ENTRIES PROVIDED >>
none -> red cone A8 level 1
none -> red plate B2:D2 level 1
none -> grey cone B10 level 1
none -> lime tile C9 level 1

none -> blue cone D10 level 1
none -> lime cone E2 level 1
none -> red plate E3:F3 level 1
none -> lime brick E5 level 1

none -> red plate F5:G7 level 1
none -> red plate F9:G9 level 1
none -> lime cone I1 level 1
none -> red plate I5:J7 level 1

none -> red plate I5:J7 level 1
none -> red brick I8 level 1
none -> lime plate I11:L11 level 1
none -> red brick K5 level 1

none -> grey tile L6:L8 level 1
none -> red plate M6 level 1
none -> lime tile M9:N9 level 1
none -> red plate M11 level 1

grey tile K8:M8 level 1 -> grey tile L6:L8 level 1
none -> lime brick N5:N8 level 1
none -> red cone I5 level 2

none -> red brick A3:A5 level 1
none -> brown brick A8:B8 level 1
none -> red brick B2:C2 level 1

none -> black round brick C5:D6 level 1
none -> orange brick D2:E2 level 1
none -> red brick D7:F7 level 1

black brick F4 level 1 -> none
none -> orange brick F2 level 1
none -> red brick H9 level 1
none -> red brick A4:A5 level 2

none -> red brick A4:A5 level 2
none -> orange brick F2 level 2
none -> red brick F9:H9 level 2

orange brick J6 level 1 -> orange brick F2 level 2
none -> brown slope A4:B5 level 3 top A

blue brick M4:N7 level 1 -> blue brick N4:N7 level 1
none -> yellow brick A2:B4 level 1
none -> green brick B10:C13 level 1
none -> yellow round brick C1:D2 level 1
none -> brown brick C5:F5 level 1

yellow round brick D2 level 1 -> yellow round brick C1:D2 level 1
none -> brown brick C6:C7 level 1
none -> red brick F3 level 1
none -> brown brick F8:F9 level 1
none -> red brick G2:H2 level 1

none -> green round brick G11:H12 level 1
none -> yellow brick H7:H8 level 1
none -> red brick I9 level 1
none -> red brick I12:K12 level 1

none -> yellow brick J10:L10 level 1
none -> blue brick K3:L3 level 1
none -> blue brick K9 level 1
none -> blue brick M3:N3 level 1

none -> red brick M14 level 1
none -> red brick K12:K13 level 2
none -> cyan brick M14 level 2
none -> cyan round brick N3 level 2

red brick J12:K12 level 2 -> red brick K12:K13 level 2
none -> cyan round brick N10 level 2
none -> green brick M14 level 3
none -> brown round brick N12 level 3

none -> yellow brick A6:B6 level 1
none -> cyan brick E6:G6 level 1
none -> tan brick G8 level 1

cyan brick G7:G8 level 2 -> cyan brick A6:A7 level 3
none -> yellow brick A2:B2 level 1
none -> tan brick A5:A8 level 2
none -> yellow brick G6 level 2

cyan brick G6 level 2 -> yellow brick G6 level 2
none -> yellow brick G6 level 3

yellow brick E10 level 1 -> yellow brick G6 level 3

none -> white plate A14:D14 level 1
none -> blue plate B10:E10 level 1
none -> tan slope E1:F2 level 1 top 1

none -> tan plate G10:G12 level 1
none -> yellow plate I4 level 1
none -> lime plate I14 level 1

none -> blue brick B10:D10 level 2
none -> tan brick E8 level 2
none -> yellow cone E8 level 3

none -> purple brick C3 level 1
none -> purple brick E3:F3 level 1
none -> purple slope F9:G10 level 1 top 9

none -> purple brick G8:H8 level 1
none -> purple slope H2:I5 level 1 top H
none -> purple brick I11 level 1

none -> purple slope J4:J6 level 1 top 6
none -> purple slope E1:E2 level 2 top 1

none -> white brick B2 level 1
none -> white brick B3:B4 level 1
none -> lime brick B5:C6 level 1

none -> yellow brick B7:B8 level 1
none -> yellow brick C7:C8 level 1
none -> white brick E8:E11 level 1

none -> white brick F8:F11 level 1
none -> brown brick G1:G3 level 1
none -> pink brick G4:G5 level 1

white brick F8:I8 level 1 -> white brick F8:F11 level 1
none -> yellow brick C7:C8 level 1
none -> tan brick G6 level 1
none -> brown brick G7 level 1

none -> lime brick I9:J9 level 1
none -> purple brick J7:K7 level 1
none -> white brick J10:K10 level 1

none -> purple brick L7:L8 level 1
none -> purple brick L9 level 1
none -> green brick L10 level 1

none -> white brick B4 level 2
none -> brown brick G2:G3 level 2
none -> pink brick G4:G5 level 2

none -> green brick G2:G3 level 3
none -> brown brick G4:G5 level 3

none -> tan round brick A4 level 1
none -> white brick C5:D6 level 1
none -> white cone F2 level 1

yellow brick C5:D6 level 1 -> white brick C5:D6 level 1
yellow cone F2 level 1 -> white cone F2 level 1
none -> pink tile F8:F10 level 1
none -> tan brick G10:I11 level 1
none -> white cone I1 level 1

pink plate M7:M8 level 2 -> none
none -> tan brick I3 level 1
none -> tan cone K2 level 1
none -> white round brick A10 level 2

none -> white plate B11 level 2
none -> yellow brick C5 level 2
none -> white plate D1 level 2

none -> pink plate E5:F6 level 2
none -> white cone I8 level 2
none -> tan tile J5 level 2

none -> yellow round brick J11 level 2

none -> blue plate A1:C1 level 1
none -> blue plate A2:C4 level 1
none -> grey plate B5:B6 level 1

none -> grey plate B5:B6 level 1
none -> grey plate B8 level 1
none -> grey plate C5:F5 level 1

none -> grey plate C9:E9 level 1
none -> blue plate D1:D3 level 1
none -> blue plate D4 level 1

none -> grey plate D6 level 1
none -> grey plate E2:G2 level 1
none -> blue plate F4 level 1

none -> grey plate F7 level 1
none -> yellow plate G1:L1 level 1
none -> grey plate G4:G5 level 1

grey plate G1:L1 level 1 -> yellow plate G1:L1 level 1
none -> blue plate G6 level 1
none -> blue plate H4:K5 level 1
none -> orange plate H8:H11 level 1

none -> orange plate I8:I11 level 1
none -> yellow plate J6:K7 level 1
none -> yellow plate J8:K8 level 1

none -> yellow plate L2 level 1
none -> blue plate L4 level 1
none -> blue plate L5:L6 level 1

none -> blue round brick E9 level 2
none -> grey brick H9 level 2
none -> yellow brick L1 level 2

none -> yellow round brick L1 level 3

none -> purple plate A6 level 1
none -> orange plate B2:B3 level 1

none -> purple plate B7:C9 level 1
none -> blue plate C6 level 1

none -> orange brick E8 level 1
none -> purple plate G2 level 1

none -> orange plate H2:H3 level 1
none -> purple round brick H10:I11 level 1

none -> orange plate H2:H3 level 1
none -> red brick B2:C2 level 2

WHAT IS NEEDED >> Retype the entries in full. Keep every line identical.

REPLY >>
none -> red cone A8 level 1
none -> red plate B2:D2 level 1
none -> grey cone B10 level 1
none -> lime tile C9 level 1

none -> blue cone D10 level 1
none -> lime cone E2 level 1
none -> red plate E3:F3 level 1
none -> lime brick E5 level 1

none -> red plate F5:G7 level 1
none -> red plate F9:G9 level 1
none -> lime cone I1 level 1
none -> red plate I5:J7 level 1

none -> red plate I5:J7 level 1
none -> red brick I8 level 1
none -> lime plate I11:L11 level 1
none -> red brick K5 level 1

none -> grey tile L6:L8 level 1
none -> red plate M6 level 1
none -> lime tile M9:N9 level 1
none -> red plate M11 level 1

grey tile K8:M8 level 1 -> grey tile L6:L8 level 1
none -> lime brick N5:N8 level 1
none -> red cone I5 level 2

none -> red brick A3:A5 level 1
none -> brown brick A8:B8 level 1
none -> red brick B2:C2 level 1

none -> black round brick C5:D6 level 1
none -> orange brick D2:E2 level 1
none -> red brick D7:F7 level 1

black brick F4 level 1 -> none
none -> orange brick F2 level 1
none -> red brick H9 level 1
none -> red brick A4:A5 level 2

none -> red brick A4:A5 level 2
none -> orange brick F2 level 2
none -> red brick F9:H9 level 2

orange brick J6 level 1 -> orange brick F2 level 2
none -> brown slope A4:B5 level 3 top A

blue brick M4:N7 level 1 -> blue brick N4:N7 level 1
none -> yellow brick A2:B4 level 1
none -> green brick B10:C13 level 1
none -> yellow round brick C1:D2 level 1
none -> brown brick C5:F5 level 1

yellow round brick D2 level 1 -> yellow round brick C1:D2 level 1
none -> brown brick C6:C7 level 1
none -> red brick F3 level 1
none -> brown brick F8:F9 level 1
none -> red brick G2:H2 level 1

none -> green round brick G11:H12 level 1
none -> yellow brick H7:H8 level 1
none -> red brick I9 level 1
none -> red brick I12:K12 level 1

none -> yellow brick J10:L10 level 1
none -> blue brick K3:L3 level 1
none -> blue brick K9 level 1
none -> blue brick M3:N3 level 1

none -> red brick M14 level 1
none -> red brick K12:K13 level 2
none -> cyan brick M14 level 2
none -> cyan round brick N3 level 2

red brick J12:K12 level 2 -> red brick K12:K13 level 2
none -> cyan round brick N10 level 2
none -> green brick M14 level 3
none -> brown round brick N12 level 3

none -> yellow brick A6:B6 level 1
none -> cyan brick E6:G6 level 1
none -> tan brick G8 level 1

cyan brick G7:G8 level 2 -> cyan brick A6:A7 level 3
none -> yellow brick A2:B2 level 1
none -> tan brick A5:A8 level 2
none -> yellow brick G6 level 2

cyan brick G6 level 2 -> yellow brick G6 level 2
none -> yellow brick G6 level 3

yellow brick E10 level 1 -> yellow brick G6 level 3

none -> white plate A14:D14 level 1
none -> blue plate B10:E10 level 1
none -> tan slope E1:F2 level 1 top 1

none -> tan plate G10:G12 level 1
none -> yellow plate I4 level 1
none -> lime plate I14 level 1

none -> blue brick B10:D10 level 2
none -> tan brick E8 level 2
none -> yellow cone E8 level 3

none -> purple brick C3 level 1
none -> purple brick E3:F3 level 1
none -> purple slope F9:G10 level 1 top 9

none -> purple brick G8:H8 level 1
none -> purple slope H2:I5 level 1 top H
none -> purple brick I11 level 1

none -> purple slope J4:J6 level 1 top 6
none -> purple slope E1:E2 level 2 top 1

none -> white brick B2 level 1
none -> white brick B3:B4 level 1
none -> lime brick B5:C6 level 1

none -> yellow brick B7:B8 level 1
none -> yellow brick C7:C8 level 1
none -> white brick E8:E11 level 1

none -> white brick F8:F11 level 1
none -> brown brick G1:G3 level 1
none -> pink brick G4:G5 level 1

white brick F8:I8 level 1 -> white brick F8:F11 level 1
none -> yellow brick C7:C8 level 1
none -> tan brick G6 level 1
none -> brown brick G7 level 1

none -> lime brick I9:J9 level 1
none -> purple brick J7:K7 level 1
none -> white brick J10:K10 level 1

none -> purple brick L7:L8 level 1
none -> purple brick L9 level 1
none -> green brick L10 level 1

none -> white brick B4 level 2
none -> brown brick G2:G3 level 2
none -> pink brick G4:G5 level 2

none -> green brick G2:G3 level 3
none -> brown brick G4:G5 level 3

none -> tan round brick A4 level 1
none -> white brick C5:D6 level 1
none -> white cone F2 level 1

yellow brick C5:D6 level 1 -> white brick C5:D6 level 1
yellow cone F2 level 1 -> white cone F2 level 1
none -> pink tile F8:F10 level 1
none -> tan brick G10:I11 level 1
none -> white cone I1 level 1

pink plate M7:M8 level 2 -> none
none -> tan brick I3 level 1
none -> tan cone K2 level 1
none -> white round brick A10 level 2

none -> white plate B11 level 2
none -> yellow brick C5 level 2
none -> white plate D1 level 2

none -> pink plate E5:F6 level 2
none -> white cone I8 level 2
none -> tan tile J5 level 2

none -> yellow round brick J11 level 2

none -> blue plate A1:C1 level 1
none -> blue plate A2:C4 level 1
none -> grey plate B5:B6 level 1

none -> grey plate B5:B6 level 1
none -> grey plate B8 level 1
none -> grey plate C5:F5 level 1

none -> grey plate C9:E9 level 1
none -> blue plate D1:D3 level 1
none -> blue plate D4 level 1

none -> grey plate D6 level 1
none -> grey plate E2:G2 level 1
none -> blue plate F4 level 1

none -> grey plate F7 level 1
none -> yellow plate G1:L1 level 1
none -> grey plate G4:G5 level 1

grey plate G1:L1 level 1 -> yellow plate G1:L1 level 1
none -> blue plate G6 level 1
none -> blue plate H4:K5 level 1
none -> orange plate H8:H11 level 1

none -> orange plate I8:I11 level 1
none -> yellow plate J6:K7 level 1
none -> yellow plate J8:K8 level 1

none -> yellow plate L2 level 1
none -> blue plate L4 level 1
none -> blue plate L5:L6 level 1

none -> blue round brick E9 level 2
none -> grey brick H9 level 2
none -> yellow brick L1 level 2

none -> yellow round brick L1 level 3

none -> purple plate A6 level 1
none -> orange plate B2:B3 level 1

none -> purple plate B7:C9 level 1
none -> blue plate C6 level 1

none -> orange brick E8 level 1
none -> purple plate G2 level 1

none -> orange plate H2:H3 level 1
none -> purple round brick H10:I11 level 1

none -> orange plate H2:H3 level 1
none -> red brick B2:C2 level 2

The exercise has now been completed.